**EXERCISE OBJECTIVE**: Report every line in the listing below where the string "VRAW" shows up.

**DATA FOR THIS EXERCISE**:
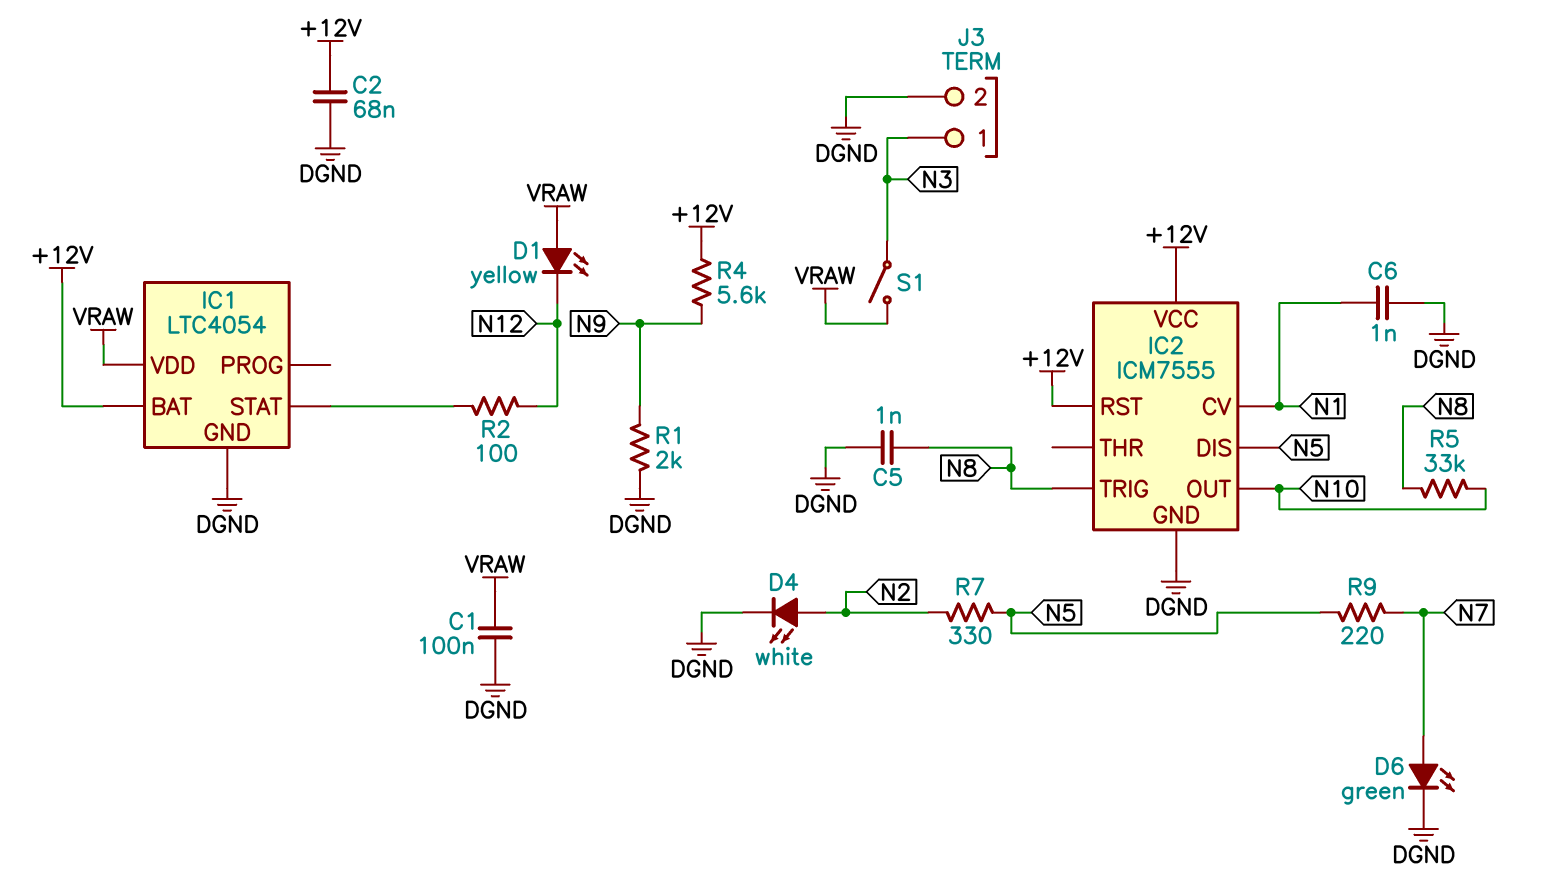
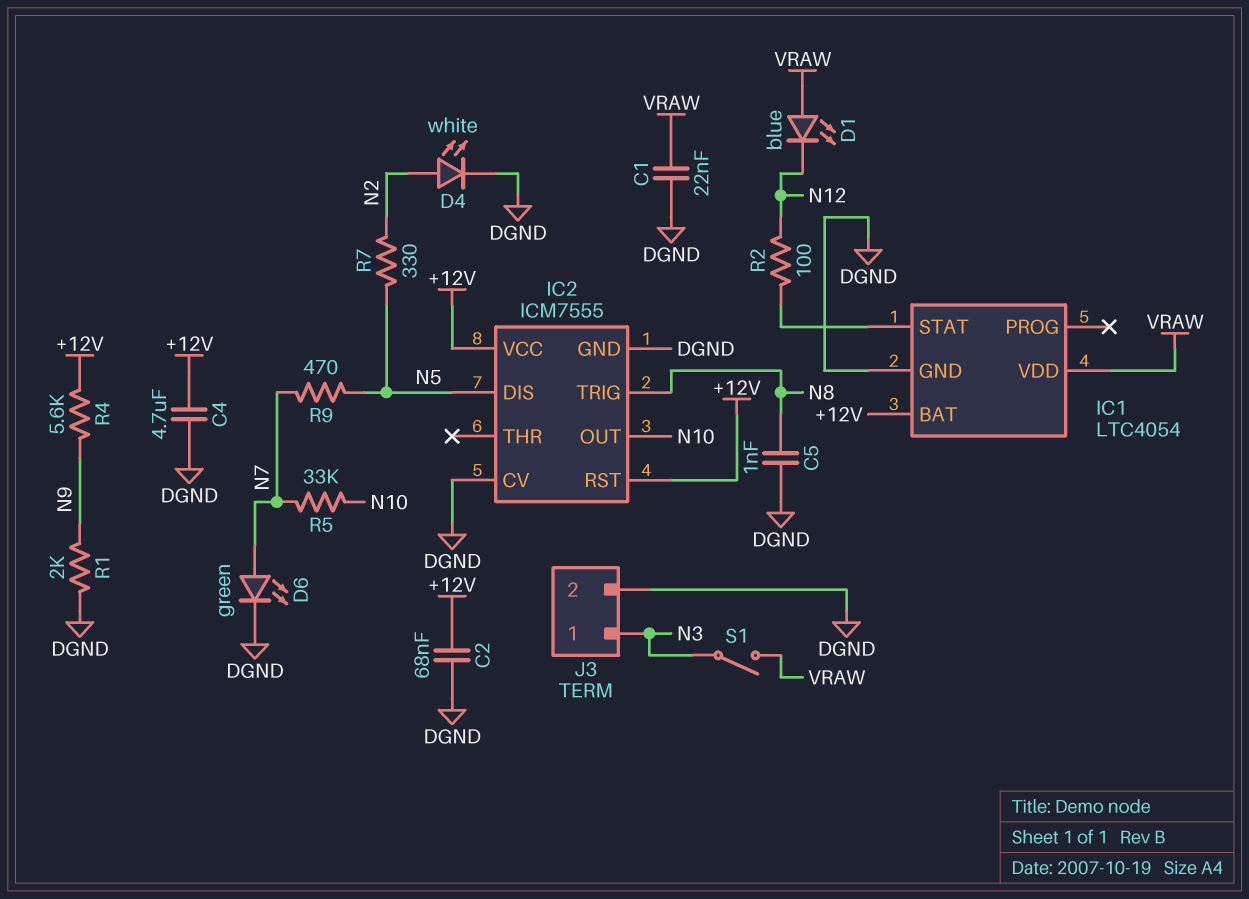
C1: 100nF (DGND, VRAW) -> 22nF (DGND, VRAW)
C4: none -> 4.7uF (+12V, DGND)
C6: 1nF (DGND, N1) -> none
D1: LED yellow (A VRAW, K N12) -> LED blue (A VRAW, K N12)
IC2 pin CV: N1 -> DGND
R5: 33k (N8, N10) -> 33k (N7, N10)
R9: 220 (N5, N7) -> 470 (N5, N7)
...
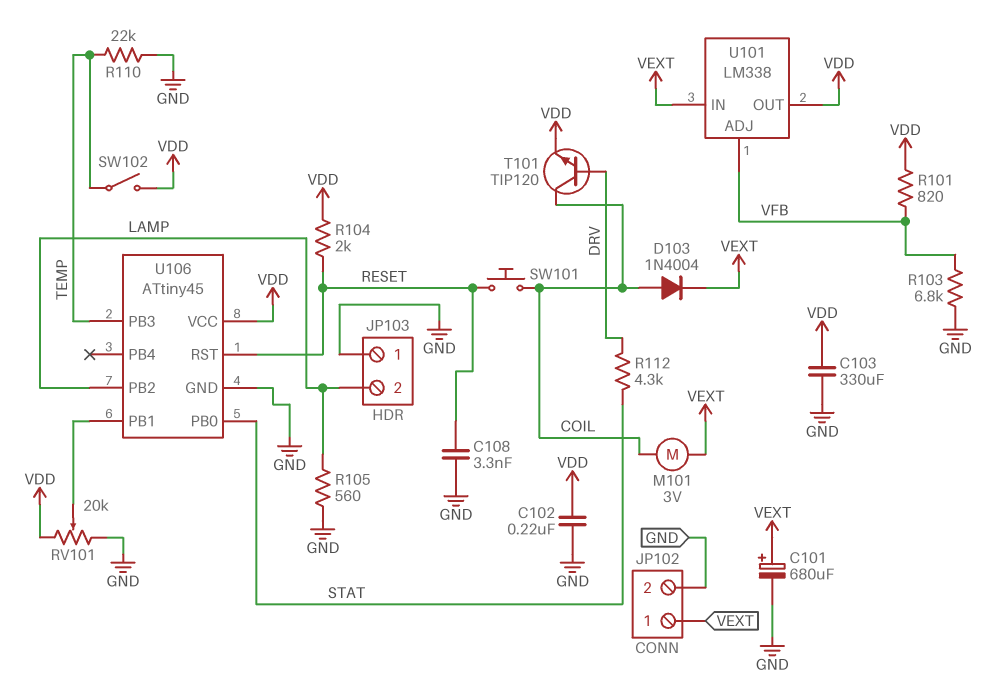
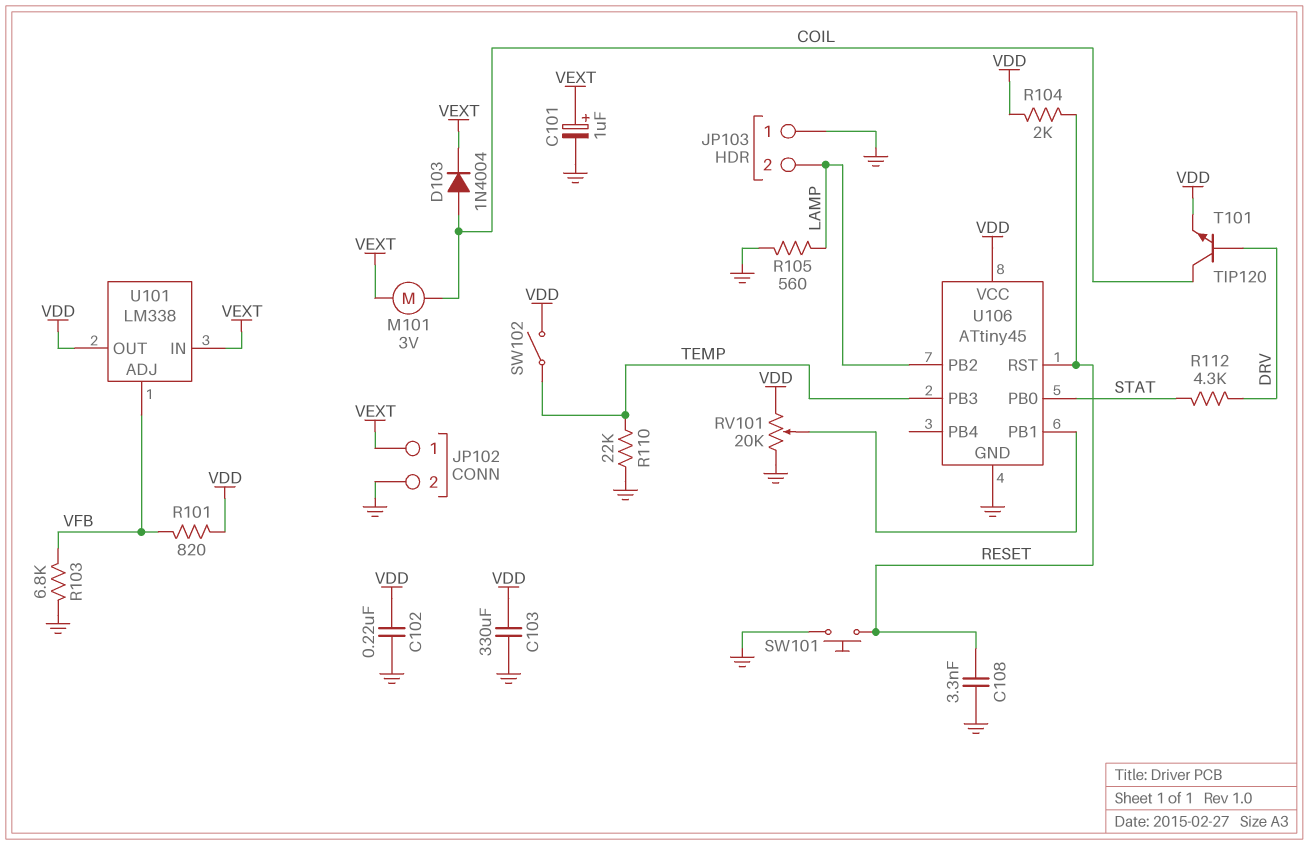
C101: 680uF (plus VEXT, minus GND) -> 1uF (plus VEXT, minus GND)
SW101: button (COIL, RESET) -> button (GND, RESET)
---
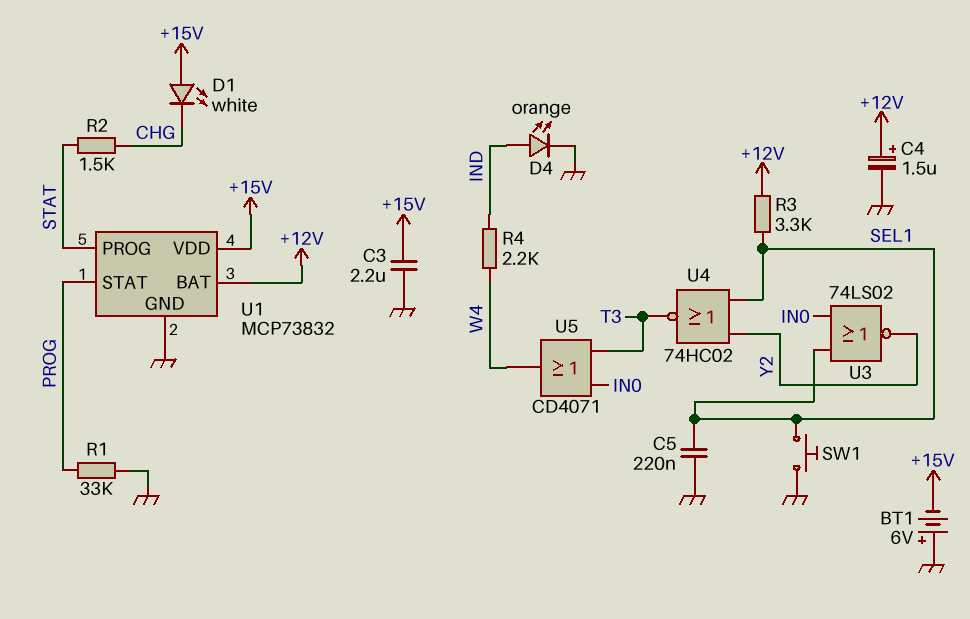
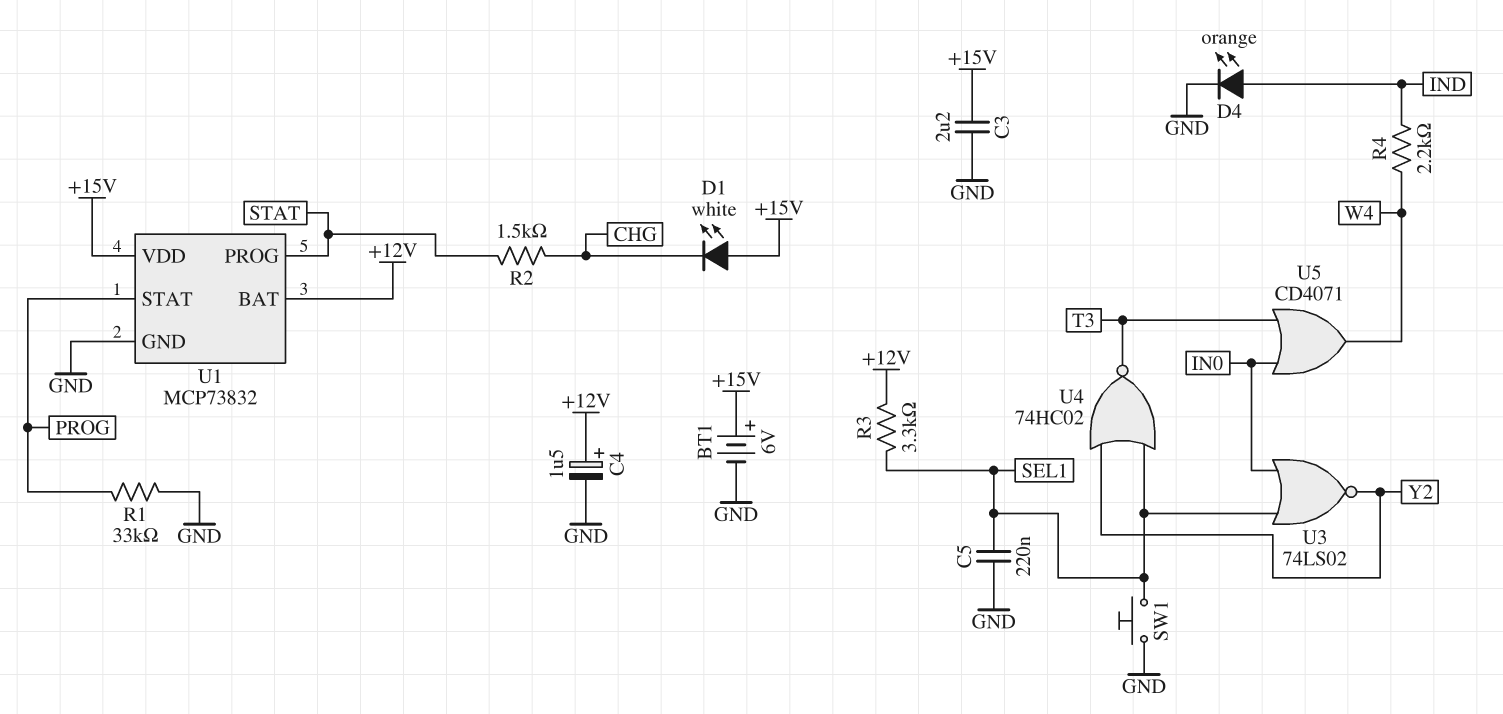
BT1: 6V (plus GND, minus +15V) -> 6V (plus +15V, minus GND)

**EXERCISE ANSWER**:
C1: 100nF (DGND, VRAW) -> 22nF (DGND, VRAW)
D1: LED yellow (A VRAW, K N12) -> LED blue (A VRAW, K N12)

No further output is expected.